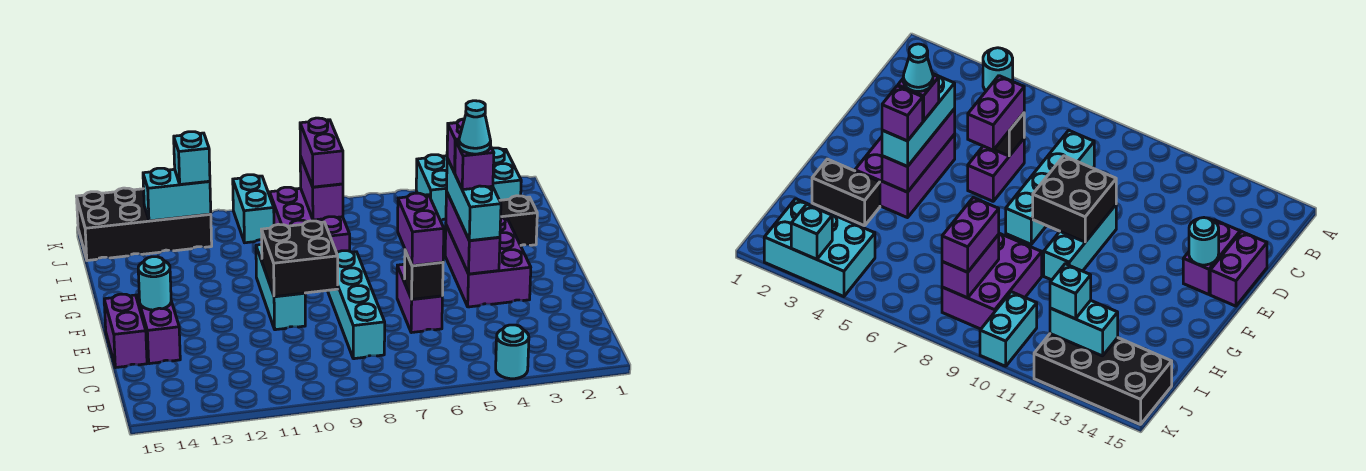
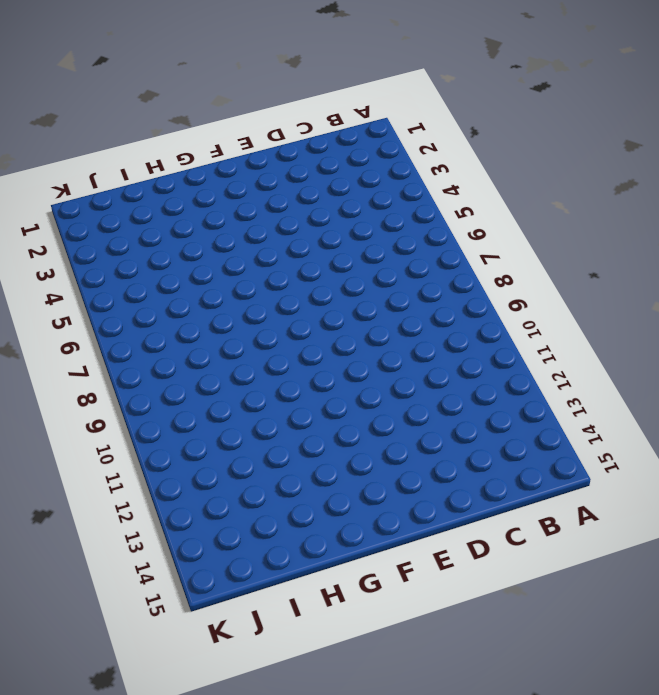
none -> cyan round brick A4 level 1
none -> cyan brick C8:F8 level 1
none -> purple brick D6:E6 level 1

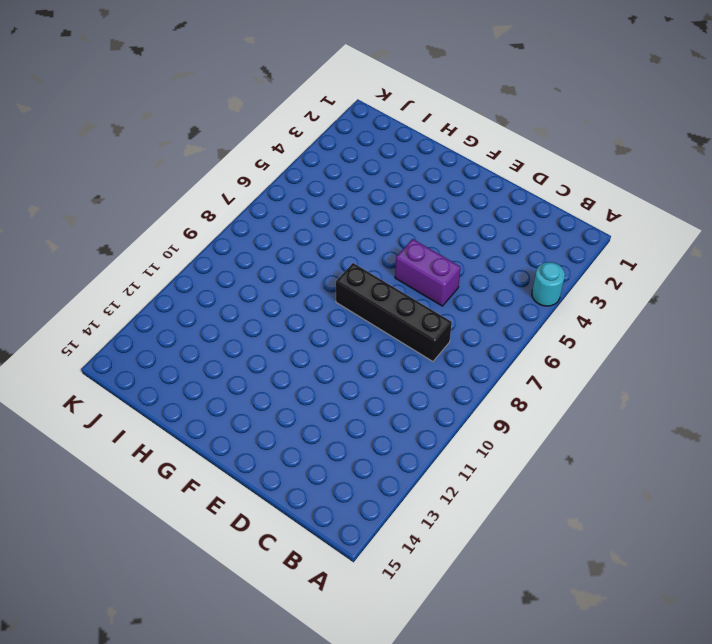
black brick C8:F8 level 1 -> cyan brick C8:F8 level 1
none -> purple brick D14:E14 level 1
none -> purple brick D15:E15 level 1
none -> purple brick E3:G4 level 1

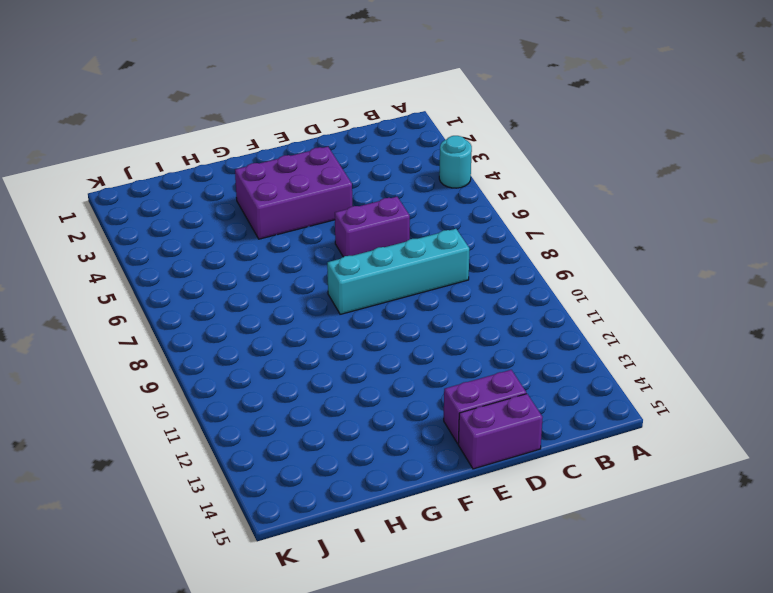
none -> cyan brick E10:G10 level 1
none -> black brick H2:H3 level 1
none -> purple brick H8:J9 level 1

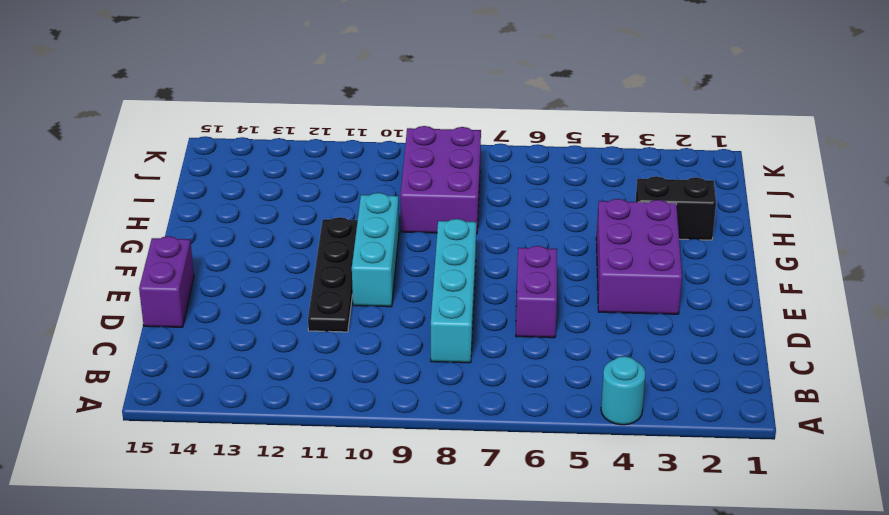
black plate D11:G11 level 1 -> none
none -> purple brick D14:E14 level 1
none -> cyan brick J2:K4 level 1
none -> cyan brick J10:K10 level 1

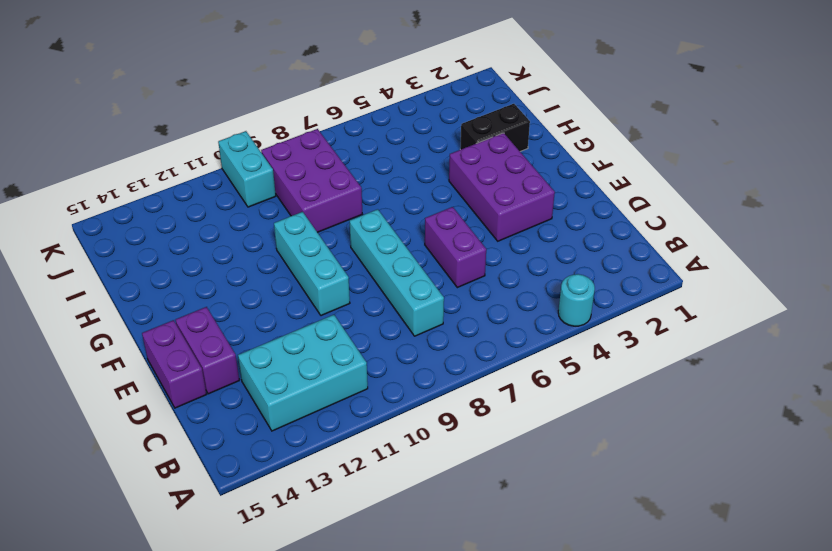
cyan brick B11:C13 level 1 -> cyan brick J2:K4 level 1
none -> black brick J12:K15 level 1
none -> black brick D6 level 2
none -> purple brick E4:G4 level 2

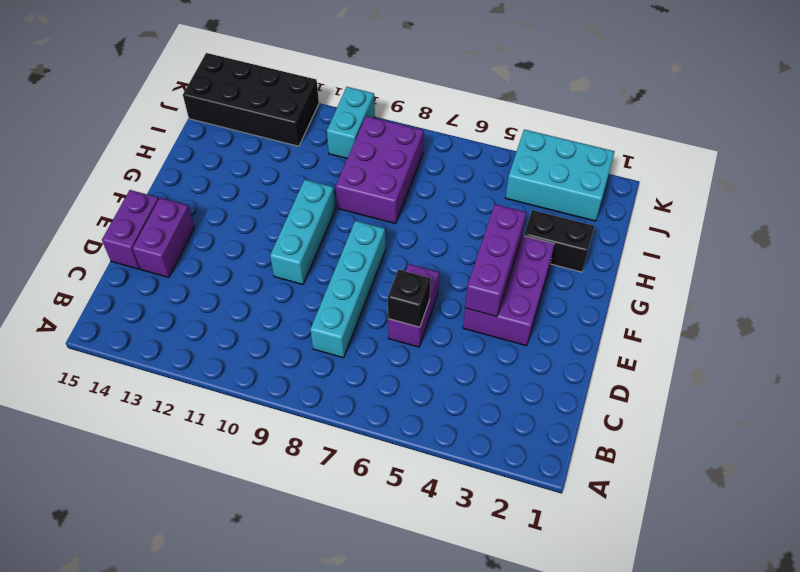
none -> cyan round brick A4 level 1
none -> black brick E9:F10 level 2
none -> cyan round brick E14 level 2

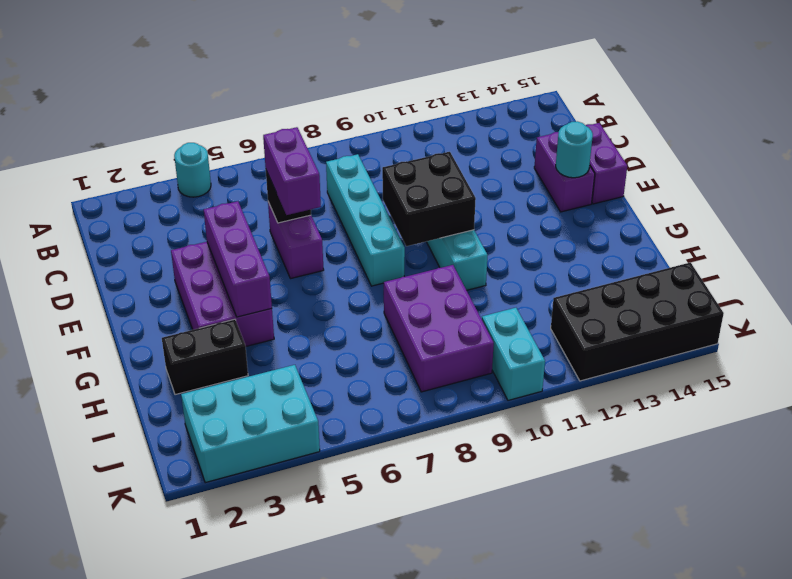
none -> purple brick I8:J8 level 2
none -> cyan brick J12:J13 level 2
none -> cyan brick K3 level 2

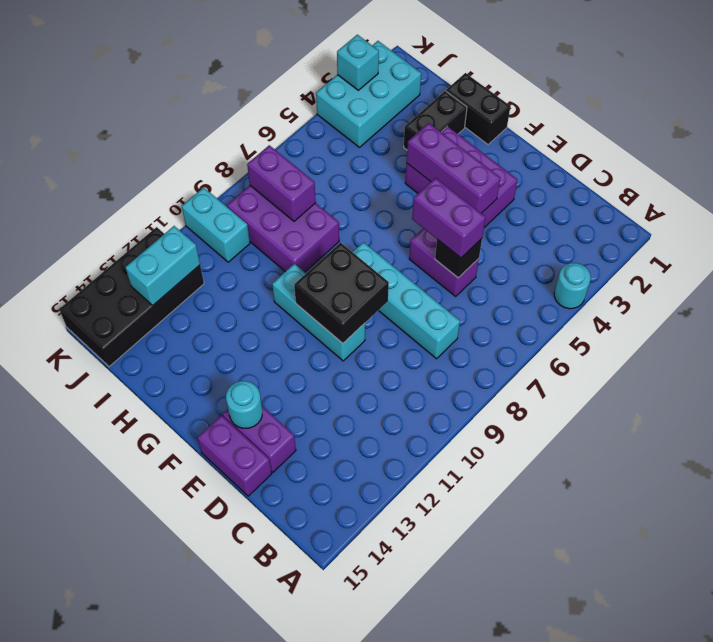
black brick G1:H1 level 1 -> none
none -> cyan brick E4:G4 level 3
none -> purple brick I8:J8 level 3
none -> cyan brick J12 level 3

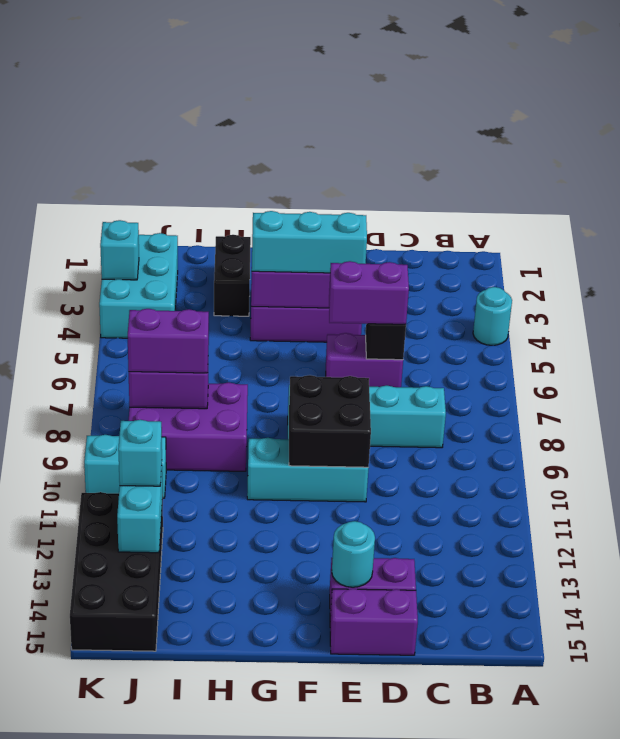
none -> purple brick F4 level 4
none -> purple brick G4 level 4
none -> cyan cone F4 level 5

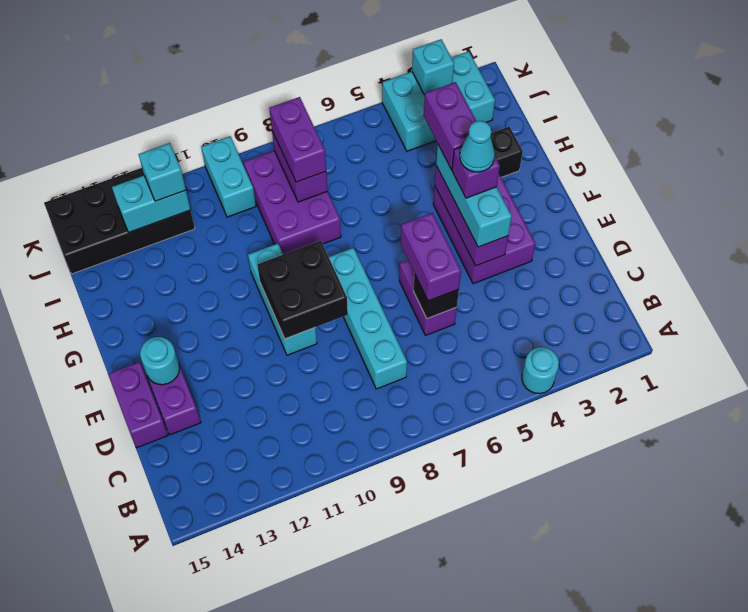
purple brick G4:H4 level 4 -> purple brick G4 level 4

···

Exercise: Report all lines of the data above that include the string "purple".

Result of this exercise:
none -> purple brick D6:E6 level 1
none -> purple brick D14:E14 level 1
none -> purple brick D15:E15 level 1
none -> purple brick E3:G4 level 1
none -> purple brick H8:J9 level 1
none -> purple brick D14:E14 level 1
none -> purple brick E4:G4 level 2
none -> purple brick I8:J8 level 2
none -> purple brick I8:J8 level 3
none -> purple brick F4 level 4
none -> purple brick G4 level 4
purple brick G4:H4 level 4 -> purple brick G4 level 4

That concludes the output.